Some records:
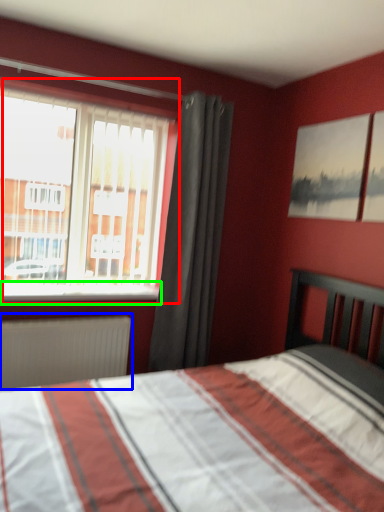
Question: Considering the real-world distances, which object is farthest from window (highlighted by a red box)? radiator (highlighted by a blue box) or window sill (highlighted by a green box)?

Choices:
 (A) radiator
 (B) window sill

Answer: (A)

→ Exercise objective
Update the lines above by changing every "radiator" to "heater" and keeping everything else the same. Leave out the pictures.

→ Solution for this exercise
Question: Considering the real-world distances, which object is farthest from window (highlighted by a red box)? heater (highlighted by a blue box) or window sill (highlighted by a green box)?

Choices:
 (A) heater
 (B) window sill

Answer: (A)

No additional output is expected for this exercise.